__DATA TO PROCESS__.
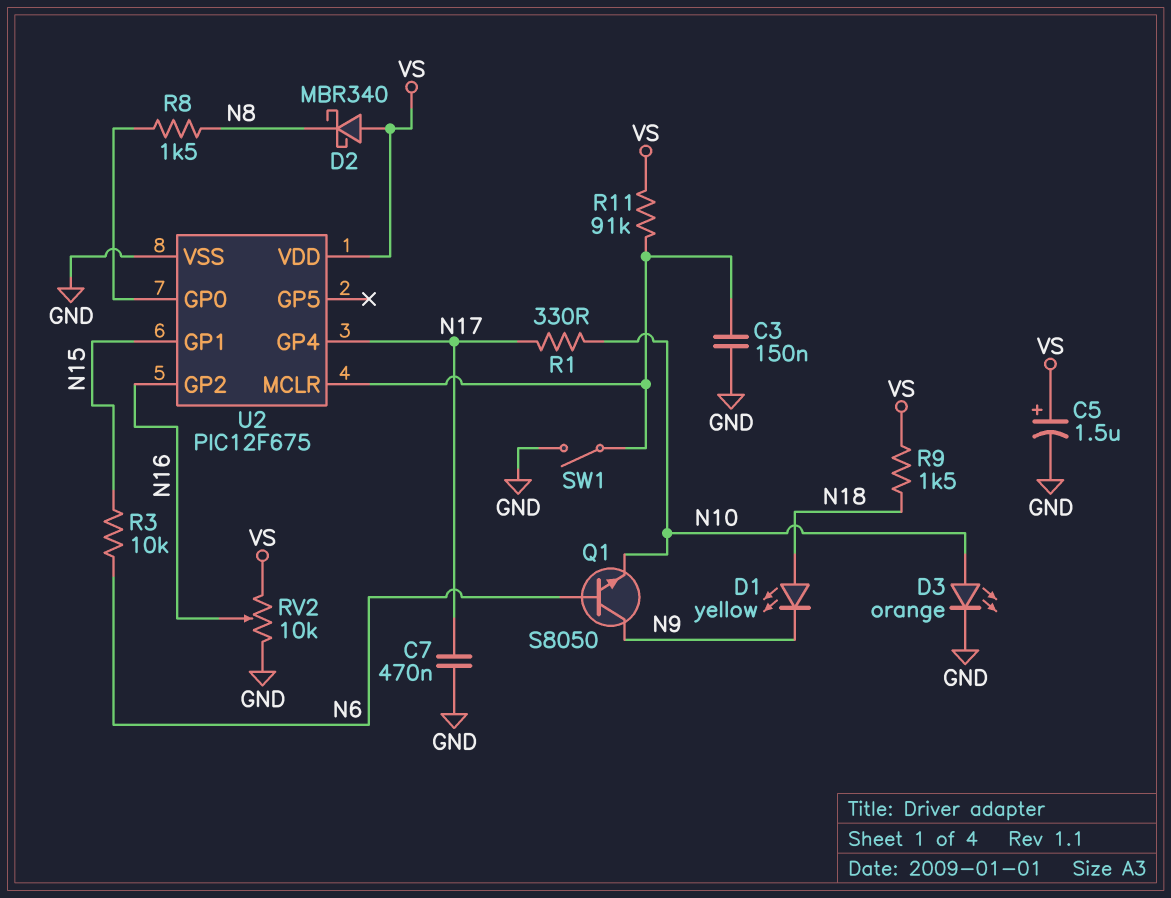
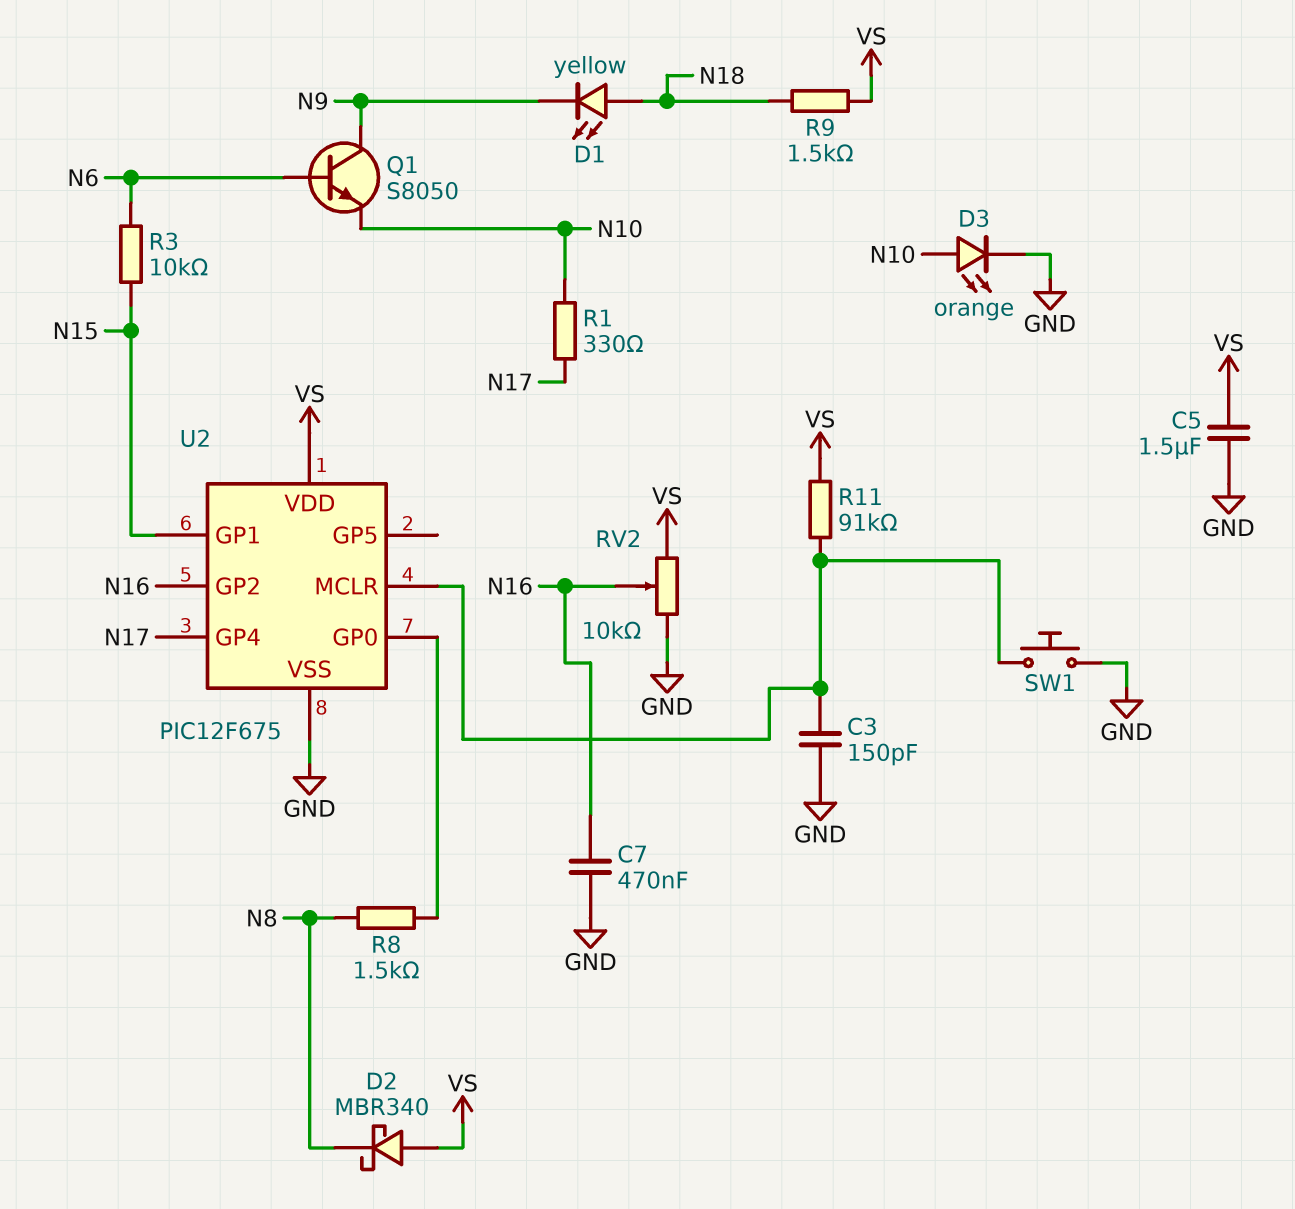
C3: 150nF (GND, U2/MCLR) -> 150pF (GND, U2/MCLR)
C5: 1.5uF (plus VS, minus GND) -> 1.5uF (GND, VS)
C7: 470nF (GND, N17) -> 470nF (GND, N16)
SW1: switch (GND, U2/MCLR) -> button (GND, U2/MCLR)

--

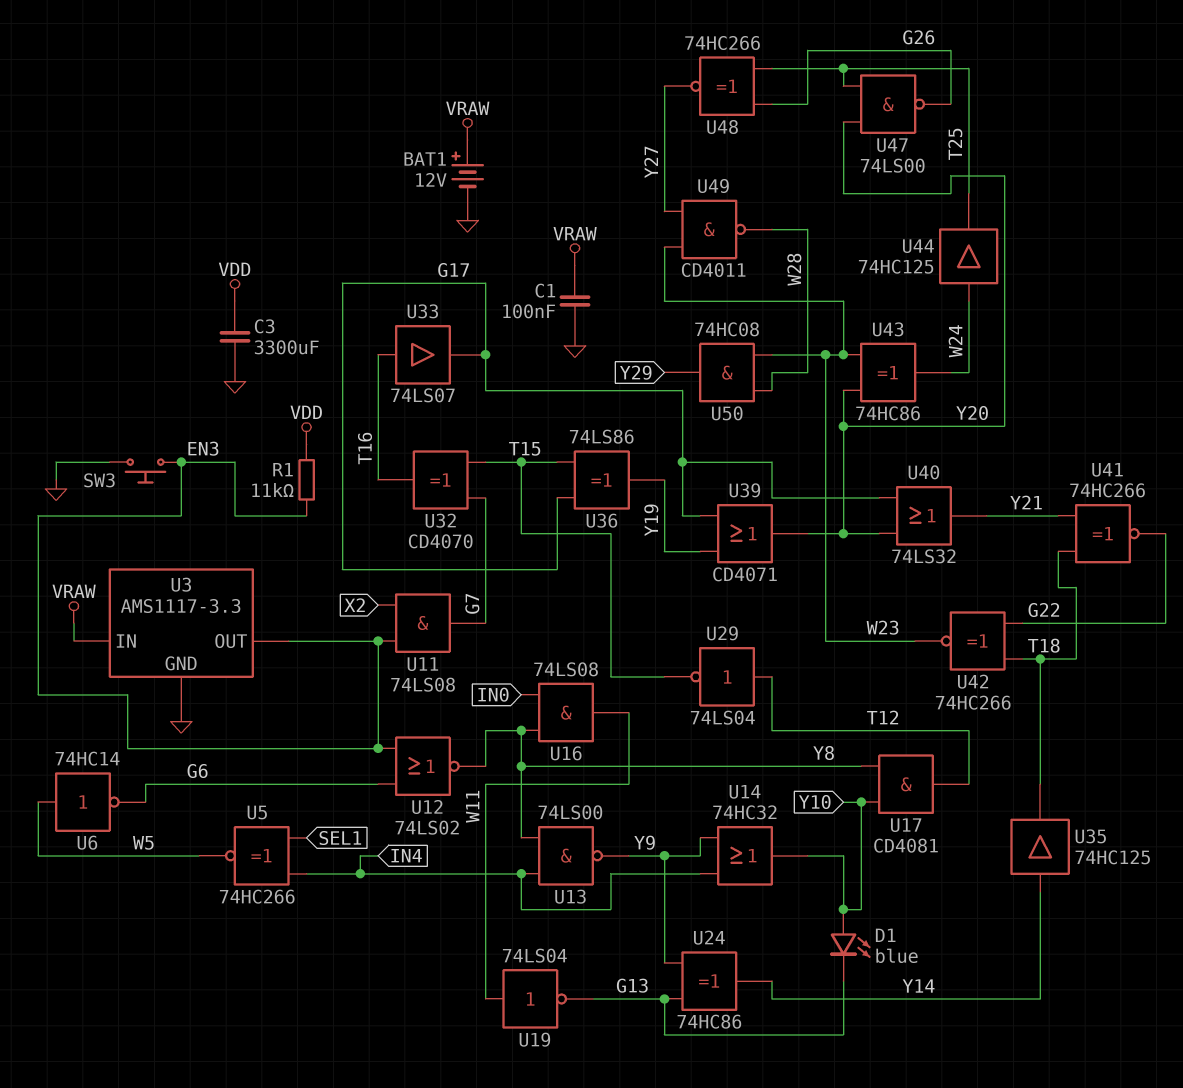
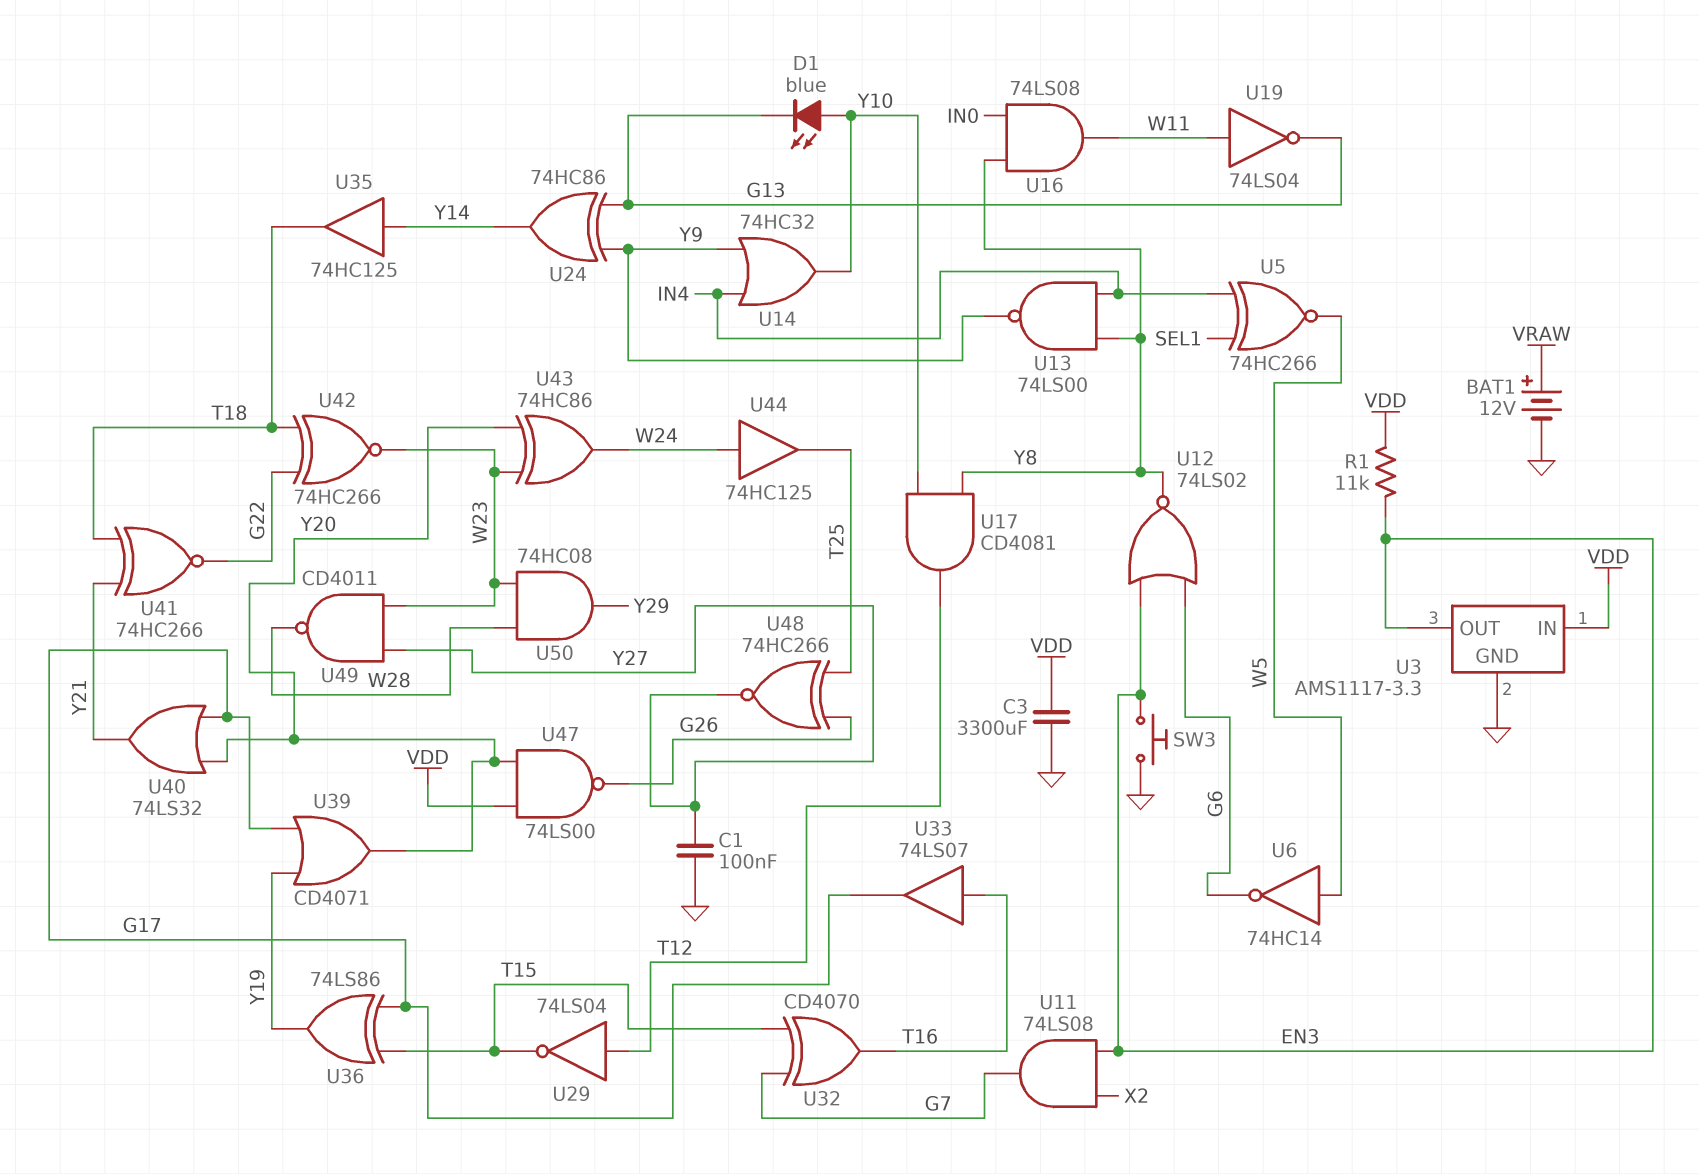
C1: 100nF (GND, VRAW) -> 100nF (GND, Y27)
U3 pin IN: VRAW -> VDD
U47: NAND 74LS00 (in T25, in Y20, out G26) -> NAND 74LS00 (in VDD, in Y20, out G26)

==

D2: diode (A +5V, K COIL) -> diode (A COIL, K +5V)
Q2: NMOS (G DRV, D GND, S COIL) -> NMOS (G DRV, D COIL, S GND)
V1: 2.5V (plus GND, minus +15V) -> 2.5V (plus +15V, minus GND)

__WHAT THIS TASK INVOLVES__. For this exercise, work out how many lines in the material include "minus", and give only the number.

__TASK RESPONSE__. 2